- [Instructions for the task]
Find the lines in the entries that follow where the word "marker" occurs, and state how many there are, with no other words.

Dataset excerpts
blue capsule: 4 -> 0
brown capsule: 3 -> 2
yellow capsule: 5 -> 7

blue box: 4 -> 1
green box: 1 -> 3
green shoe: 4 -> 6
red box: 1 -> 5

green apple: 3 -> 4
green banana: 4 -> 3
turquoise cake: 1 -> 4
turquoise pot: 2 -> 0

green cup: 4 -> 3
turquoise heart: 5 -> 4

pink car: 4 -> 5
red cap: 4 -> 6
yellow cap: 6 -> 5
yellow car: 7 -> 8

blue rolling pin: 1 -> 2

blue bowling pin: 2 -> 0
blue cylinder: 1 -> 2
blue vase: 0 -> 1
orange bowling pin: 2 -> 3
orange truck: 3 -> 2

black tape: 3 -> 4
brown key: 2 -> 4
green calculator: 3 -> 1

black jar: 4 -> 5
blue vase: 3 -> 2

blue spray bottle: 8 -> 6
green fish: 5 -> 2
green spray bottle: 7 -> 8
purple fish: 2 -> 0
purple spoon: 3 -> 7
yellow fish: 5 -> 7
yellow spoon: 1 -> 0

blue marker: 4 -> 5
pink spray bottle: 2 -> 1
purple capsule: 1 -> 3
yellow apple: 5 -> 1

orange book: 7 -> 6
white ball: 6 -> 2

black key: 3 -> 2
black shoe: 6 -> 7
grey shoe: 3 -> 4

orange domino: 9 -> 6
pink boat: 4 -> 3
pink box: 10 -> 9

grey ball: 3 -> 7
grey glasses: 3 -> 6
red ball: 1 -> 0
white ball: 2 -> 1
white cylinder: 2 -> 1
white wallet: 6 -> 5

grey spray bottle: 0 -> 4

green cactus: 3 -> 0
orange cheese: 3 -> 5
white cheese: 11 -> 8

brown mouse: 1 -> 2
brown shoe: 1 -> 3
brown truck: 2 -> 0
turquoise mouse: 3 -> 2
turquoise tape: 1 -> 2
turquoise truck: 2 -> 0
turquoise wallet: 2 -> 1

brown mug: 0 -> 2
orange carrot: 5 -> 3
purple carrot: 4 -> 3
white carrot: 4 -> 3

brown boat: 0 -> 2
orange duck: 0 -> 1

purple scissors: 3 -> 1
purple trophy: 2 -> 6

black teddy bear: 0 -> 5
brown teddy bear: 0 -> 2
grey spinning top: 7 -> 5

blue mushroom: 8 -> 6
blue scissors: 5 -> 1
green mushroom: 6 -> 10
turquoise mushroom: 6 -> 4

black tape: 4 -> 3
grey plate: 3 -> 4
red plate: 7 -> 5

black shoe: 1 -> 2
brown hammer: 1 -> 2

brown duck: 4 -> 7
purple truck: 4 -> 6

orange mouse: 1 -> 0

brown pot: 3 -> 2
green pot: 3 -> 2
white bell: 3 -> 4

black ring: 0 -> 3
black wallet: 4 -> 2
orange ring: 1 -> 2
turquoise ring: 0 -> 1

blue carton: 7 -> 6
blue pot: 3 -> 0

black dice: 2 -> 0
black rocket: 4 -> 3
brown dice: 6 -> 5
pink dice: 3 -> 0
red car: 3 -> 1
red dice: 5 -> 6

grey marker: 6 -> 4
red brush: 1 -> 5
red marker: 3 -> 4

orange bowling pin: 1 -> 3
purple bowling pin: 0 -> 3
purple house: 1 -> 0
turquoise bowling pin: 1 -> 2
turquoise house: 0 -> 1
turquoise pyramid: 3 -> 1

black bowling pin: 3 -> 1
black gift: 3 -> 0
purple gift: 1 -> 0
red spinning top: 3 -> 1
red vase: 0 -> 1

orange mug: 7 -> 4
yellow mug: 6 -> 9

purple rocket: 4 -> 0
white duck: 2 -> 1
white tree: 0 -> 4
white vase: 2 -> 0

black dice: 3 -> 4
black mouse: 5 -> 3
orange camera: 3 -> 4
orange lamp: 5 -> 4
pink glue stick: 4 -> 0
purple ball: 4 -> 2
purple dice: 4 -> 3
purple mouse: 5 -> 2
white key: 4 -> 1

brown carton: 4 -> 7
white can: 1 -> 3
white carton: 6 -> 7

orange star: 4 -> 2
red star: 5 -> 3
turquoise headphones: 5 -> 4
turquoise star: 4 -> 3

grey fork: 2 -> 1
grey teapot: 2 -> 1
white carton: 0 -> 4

- [Response to the task]
3